[TO DO] For each entry, repeat the text exactly and omit any picture it holds.

[THE DATA Boundary: Start]

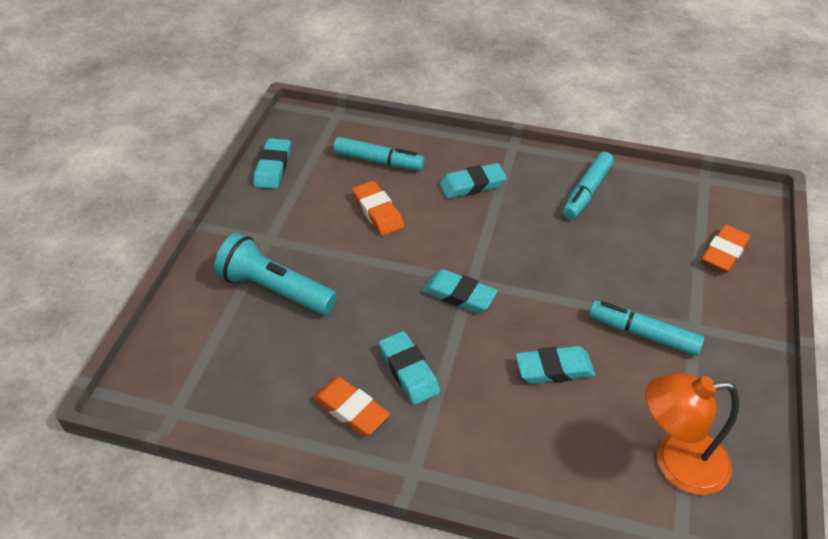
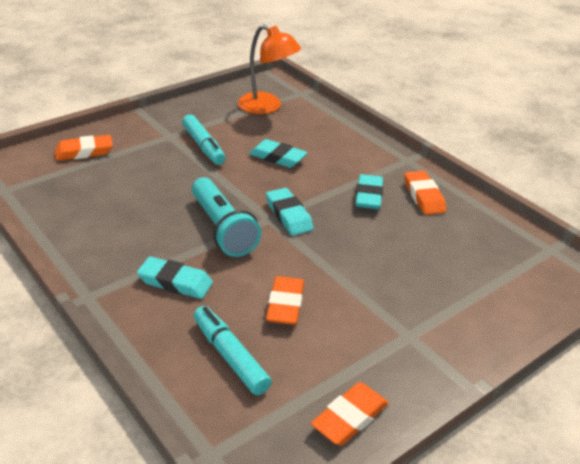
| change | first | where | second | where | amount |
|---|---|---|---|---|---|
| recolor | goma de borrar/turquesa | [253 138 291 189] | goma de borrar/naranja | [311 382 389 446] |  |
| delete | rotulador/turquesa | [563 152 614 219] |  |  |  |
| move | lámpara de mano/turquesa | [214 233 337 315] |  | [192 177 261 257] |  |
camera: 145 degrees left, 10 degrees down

[THE DATA Boundary: End]

[EXPECTED ANSWER]
| change | first | where | second | where | amount |
|---|---|---|---|---|---|
| recolor | goma de borrar/turquesa | [253 138 291 189] | goma de borrar/naranja | [311 382 389 446] |  |
| delete | rotulador/turquesa | [563 152 614 219] |  |  |  |
| move | lámpara de mano/turquesa | [214 233 337 315] |  | [192 177 261 257] |  |
camera: 145 degrees left, 10 degrees down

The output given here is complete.